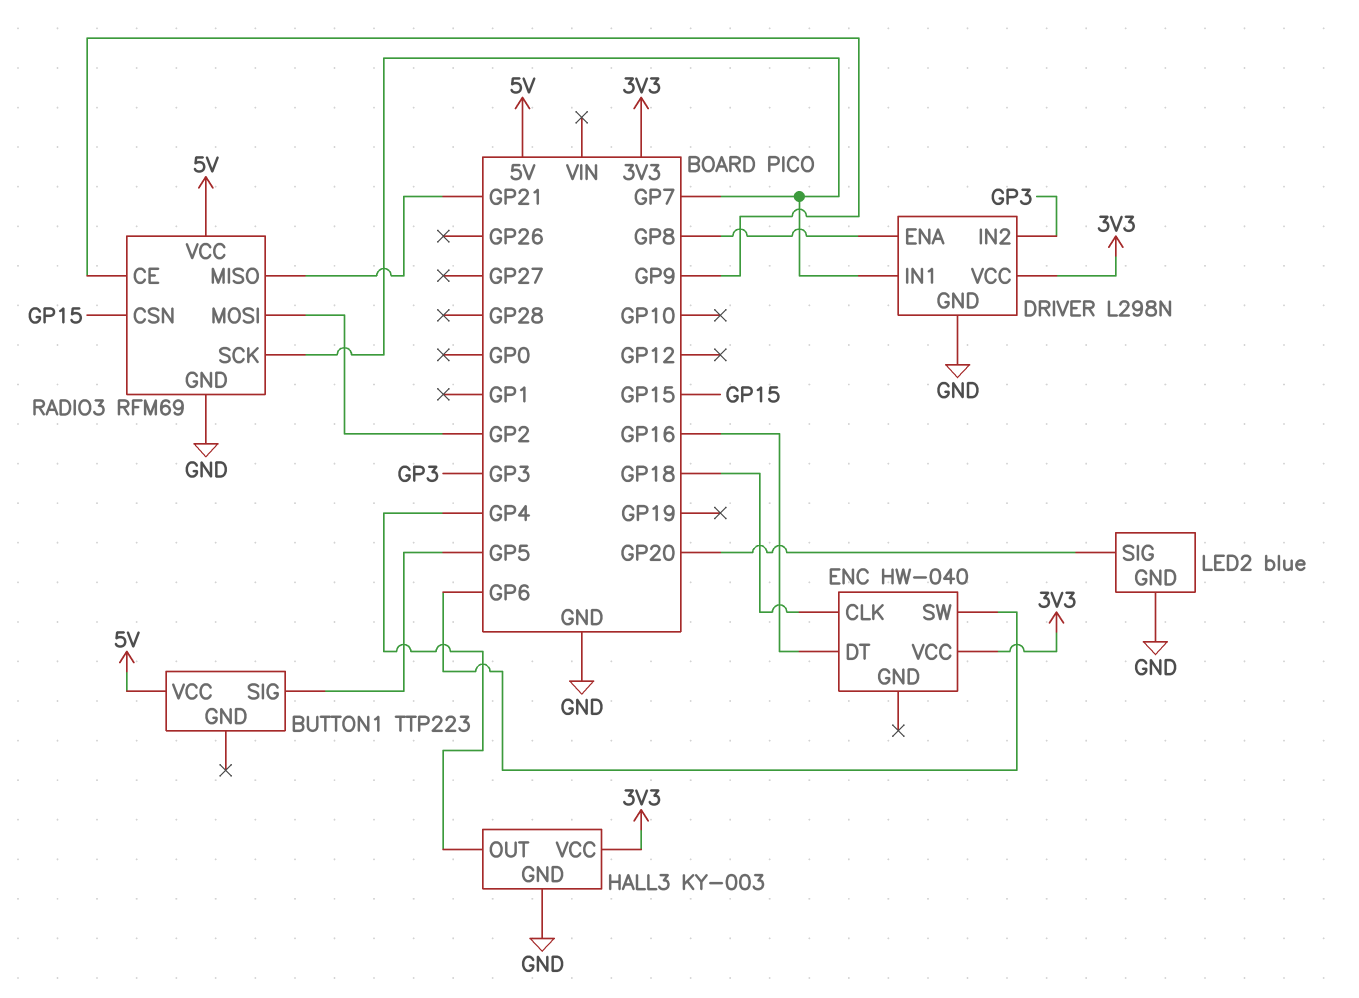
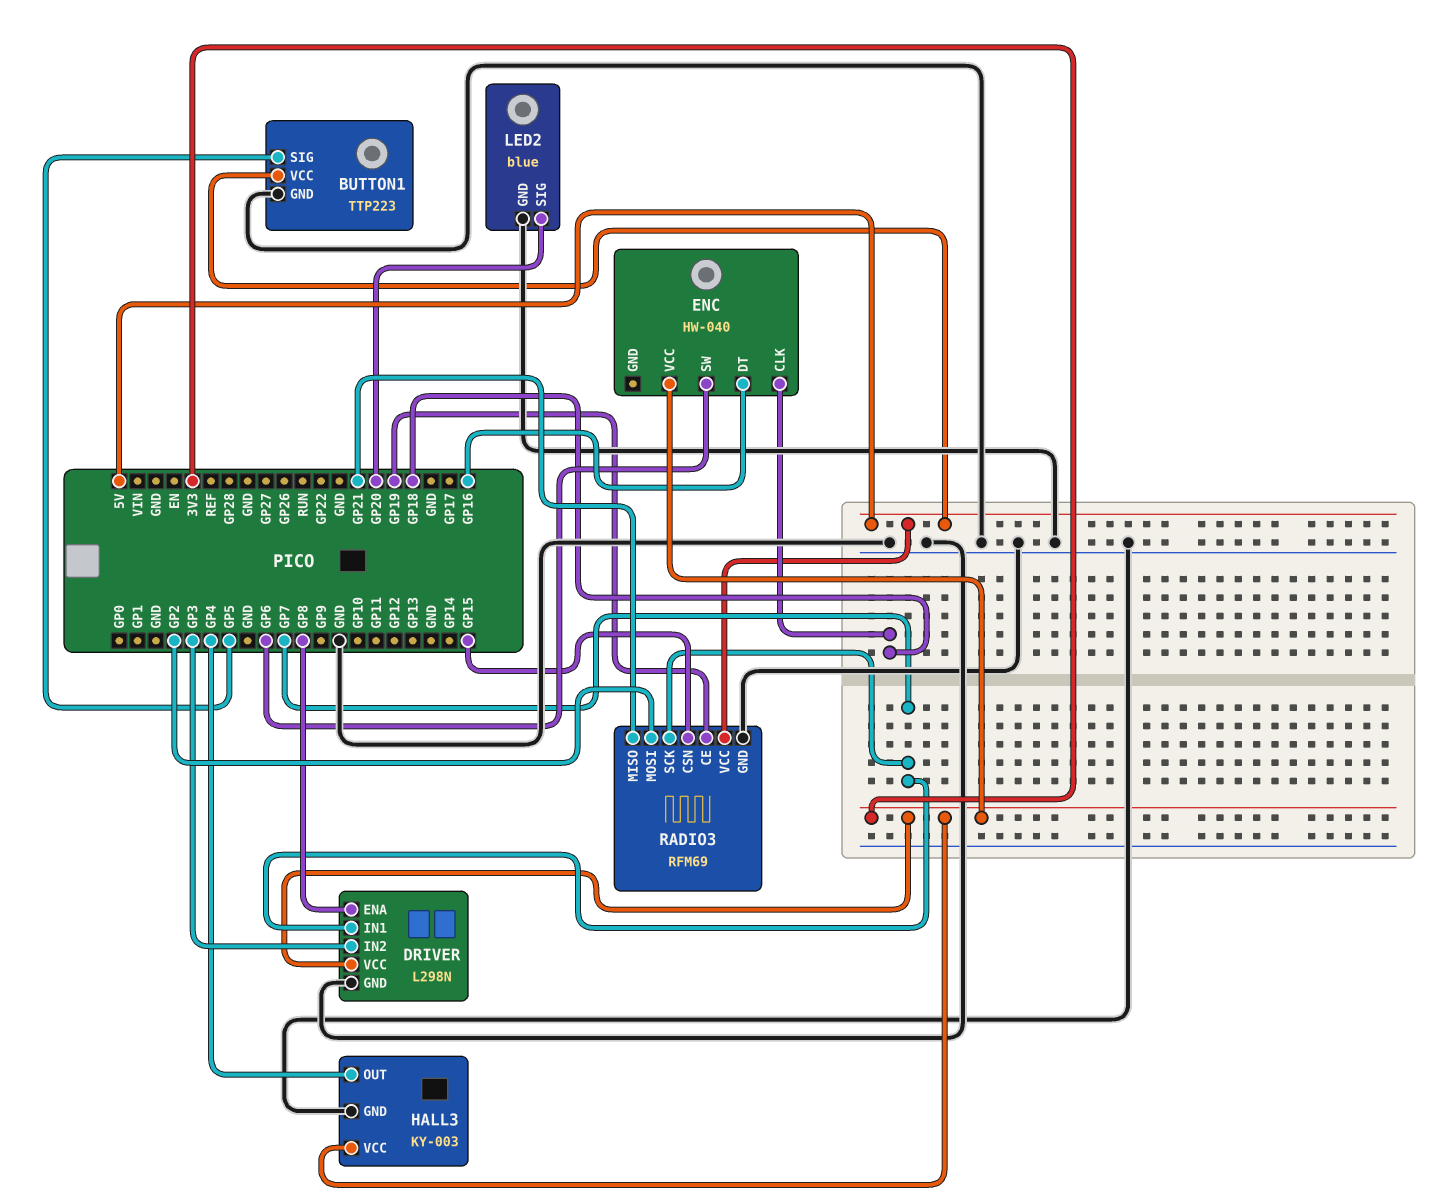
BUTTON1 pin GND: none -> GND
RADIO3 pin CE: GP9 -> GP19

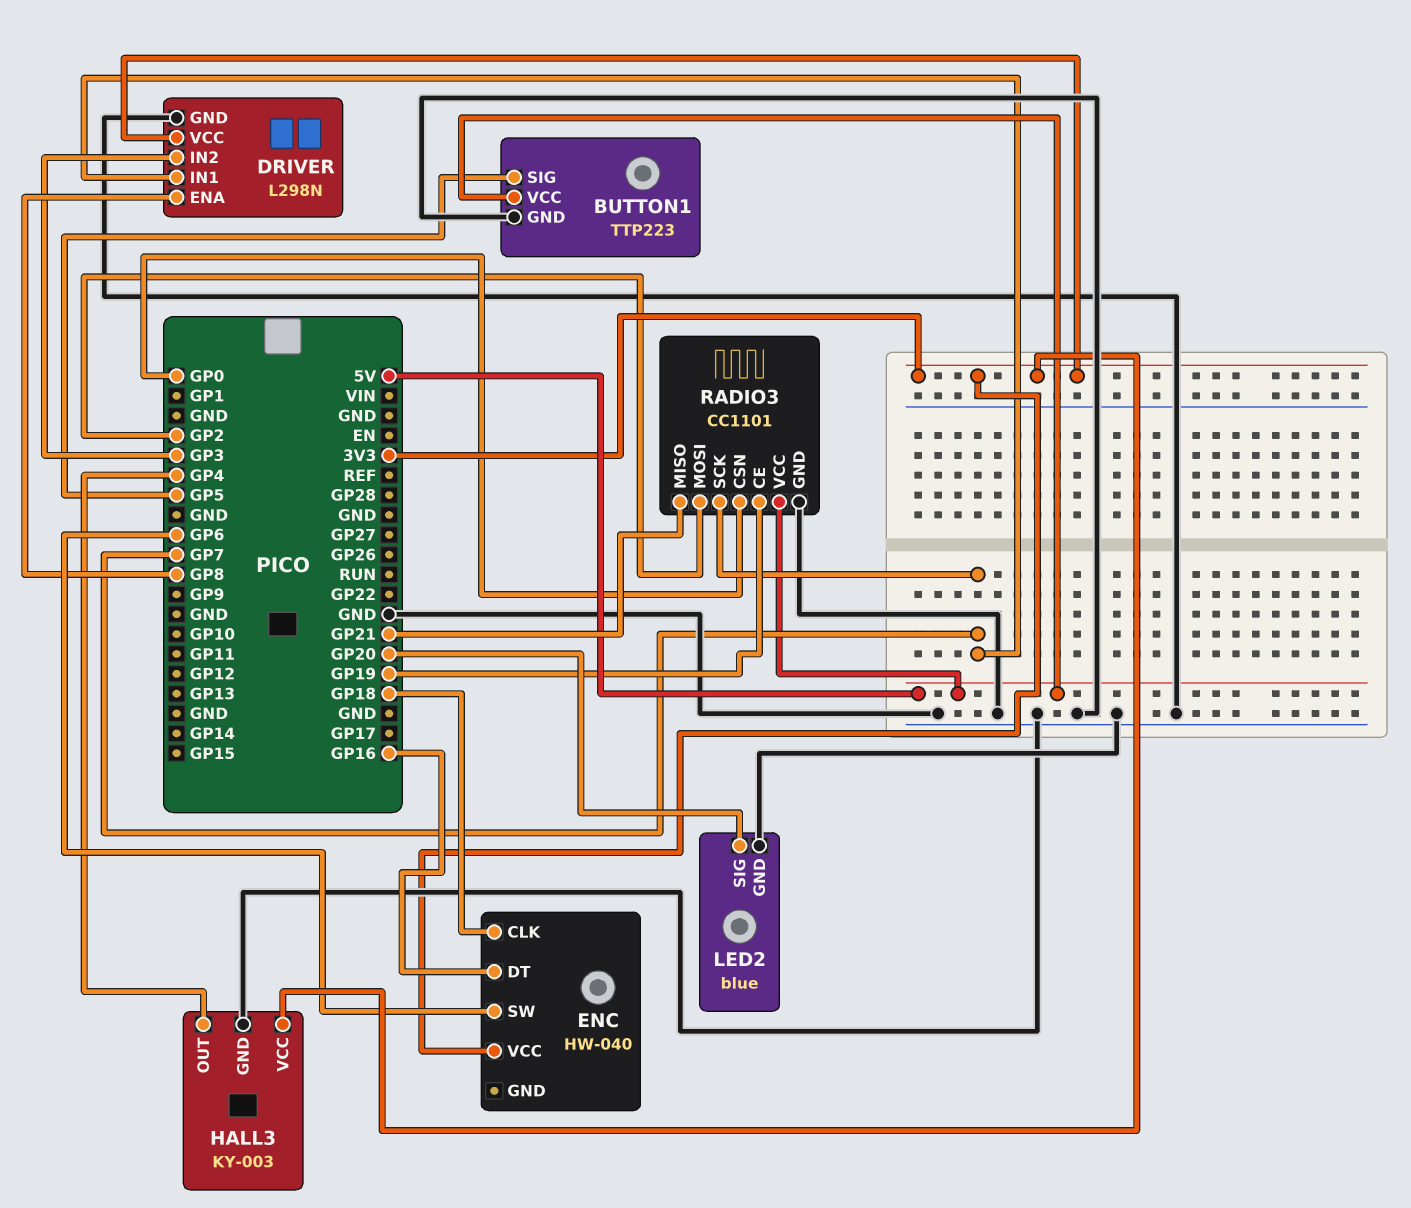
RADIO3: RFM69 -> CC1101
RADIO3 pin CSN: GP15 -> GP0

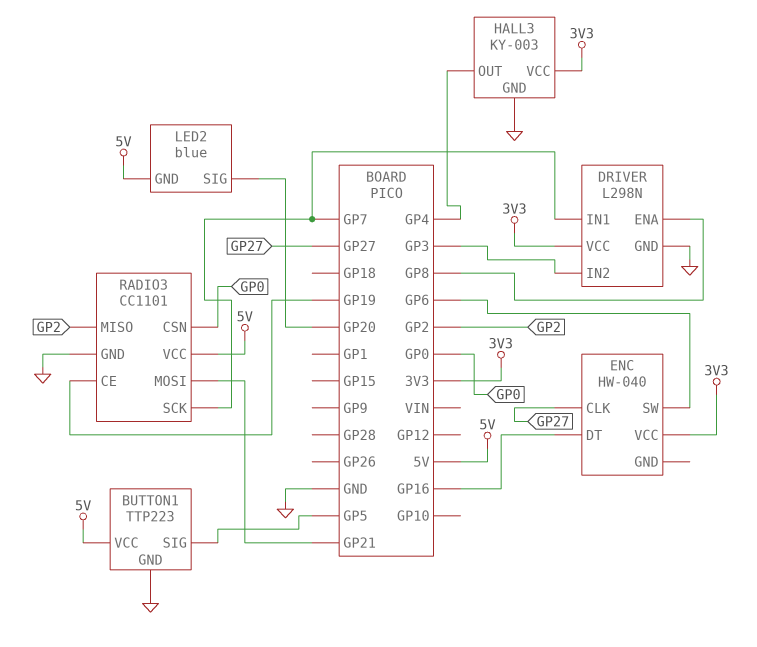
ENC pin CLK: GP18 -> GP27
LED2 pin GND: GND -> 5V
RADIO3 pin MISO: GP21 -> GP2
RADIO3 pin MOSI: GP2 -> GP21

────────────────────

- AIM OF THE TASK -
Copy, without any change, the run of lines from the one with "LED2 pin GND: GND -> 5V" through the end of the entries above.

- EXERCISE SOLUTION -
LED2 pin GND: GND -> 5V
RADIO3 pin MISO: GP21 -> GP2
RADIO3 pin MOSI: GP2 -> GP21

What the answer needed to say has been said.